Copy each line below that includes "none".

- - -

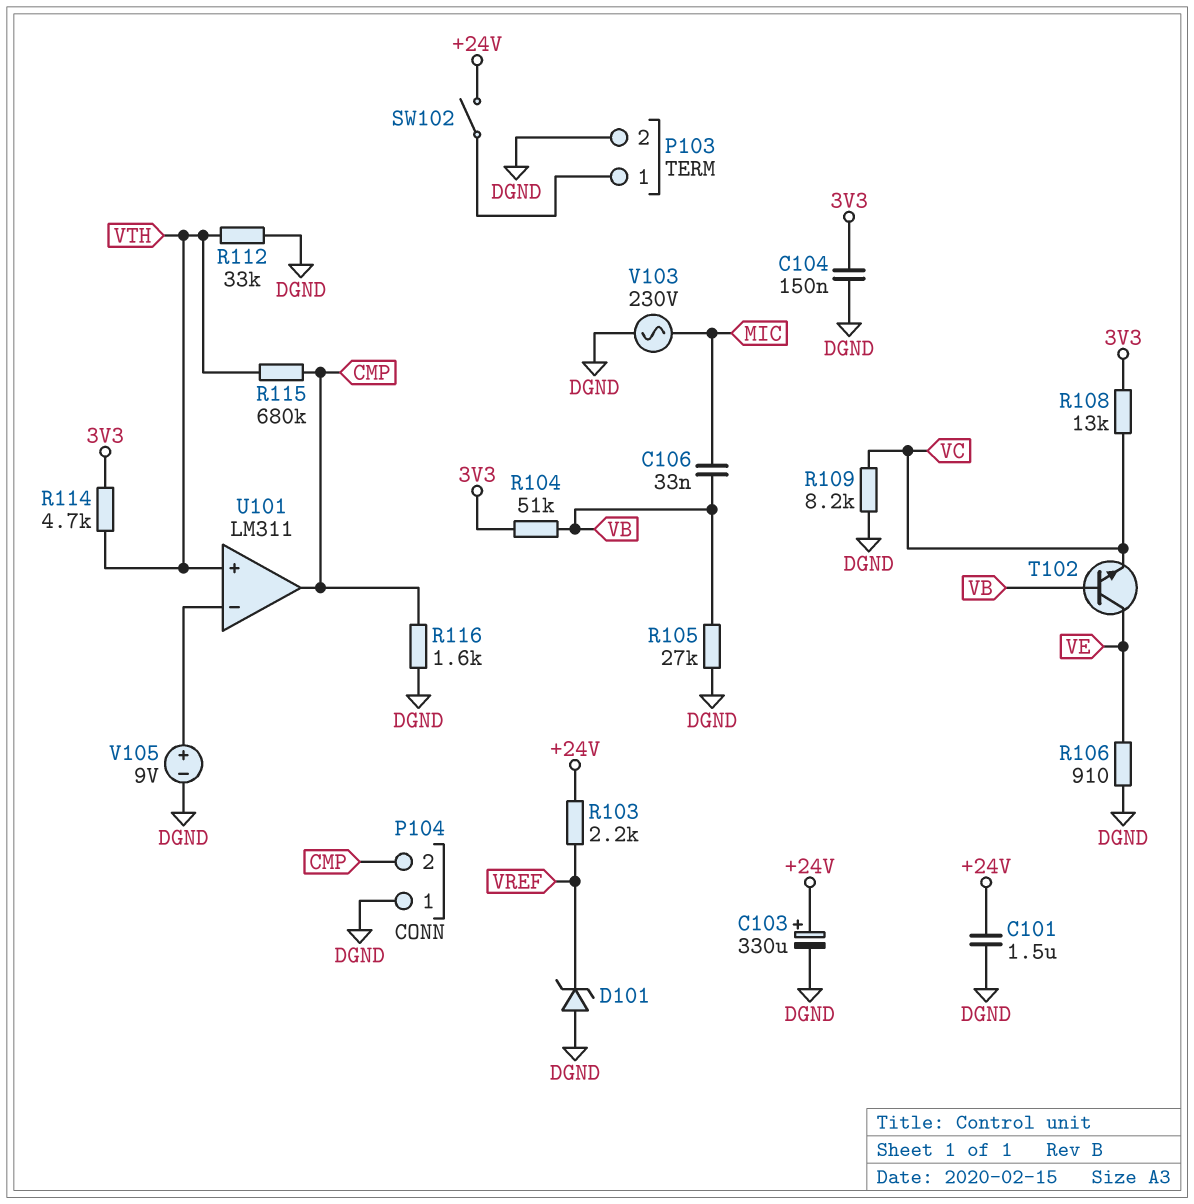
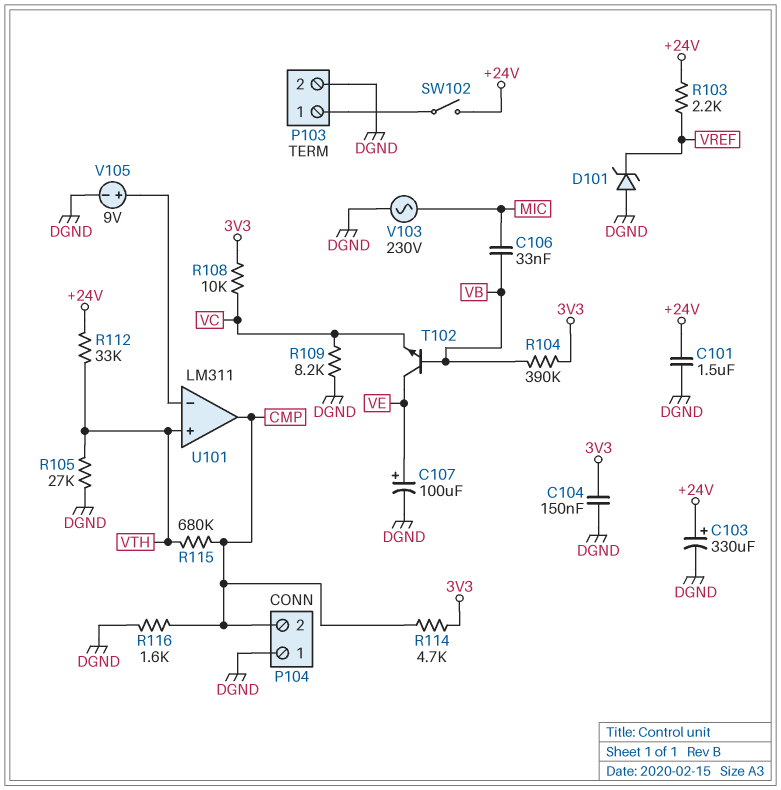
C107: none -> 100uF (plus VE, minus DGND)
R104: 51k (3V3, VB) -> 390k (3V3, VB)
R105: 27k (DGND, VB) -> 27k (DGND, VTH)
R106: 910 (DGND, VE) -> none
R108: 13k (3V3, VC) -> 10k (3V3, VC)
R112: 33k (DGND, VTH) -> 33k (+24V, VTH)
R114: 4.7k (3V3, VTH) -> 4.7k (3V3, CMP)

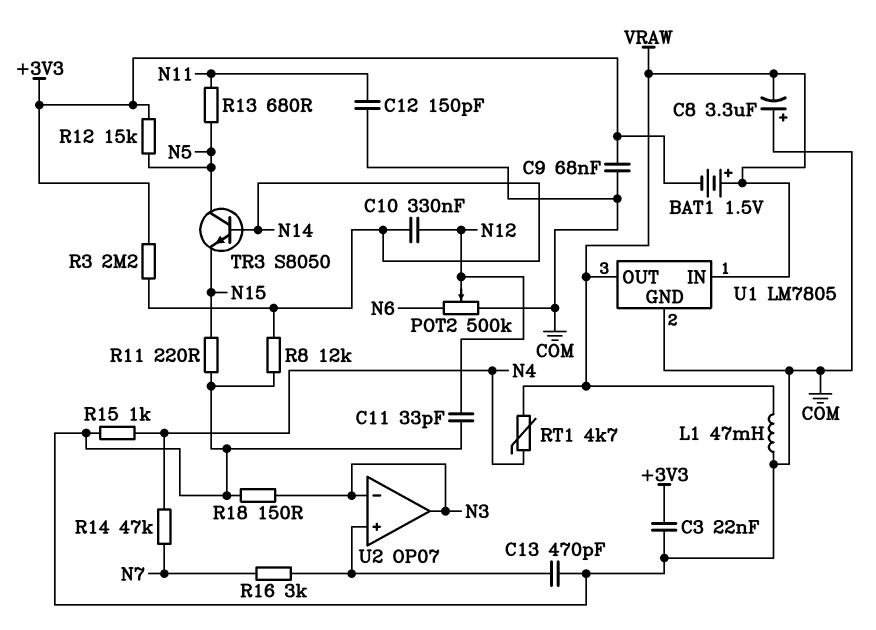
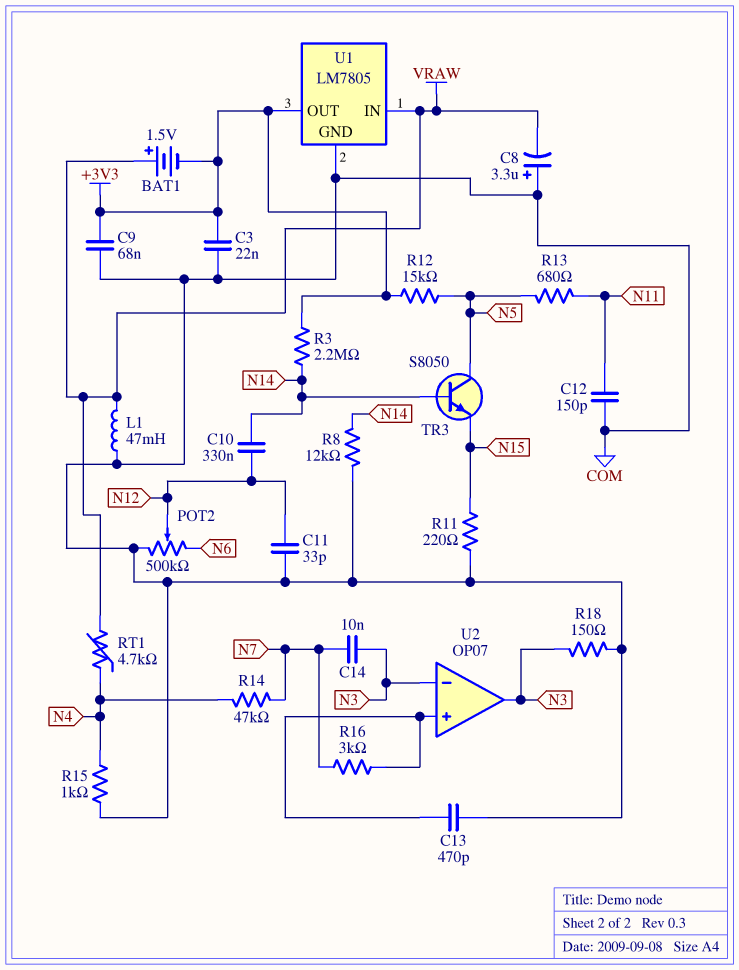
C14: none -> 10nF (N3, N7)
U1 pin OUT: VRAW -> +3V3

- - -

● TASK OUTPUT:
C107: none -> 100uF (plus VE, minus DGND)
R106: 910 (DGND, VE) -> none
C14: none -> 10nF (N3, N7)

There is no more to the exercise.